■ What the task requires:
Return the tail of the records exactly, starting from the line containing "added: gobavin (turquoise) <417,132,49,29>" and ending with the final line.

***** Exercise material

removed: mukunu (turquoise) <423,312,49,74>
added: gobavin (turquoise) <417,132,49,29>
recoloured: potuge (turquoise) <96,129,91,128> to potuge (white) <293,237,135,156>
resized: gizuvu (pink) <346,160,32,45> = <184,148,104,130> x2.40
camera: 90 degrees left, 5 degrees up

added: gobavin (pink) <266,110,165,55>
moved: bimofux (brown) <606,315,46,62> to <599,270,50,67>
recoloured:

**********

■ Expected answer:
added: gobavin (turquoise) <417,132,49,29>
recoloured: potuge (turquoise) <96,129,91,128> to potuge (white) <293,237,135,156>
resized: gizuvu (pink) <346,160,32,45> = <184,148,104,130> x2.40
camera: 90 degrees left, 5 degrees up

added: gobavin (pink) <266,110,165,55>
moved: bimofux (brown) <606,315,46,62> to <599,270,50,67>
recoloured:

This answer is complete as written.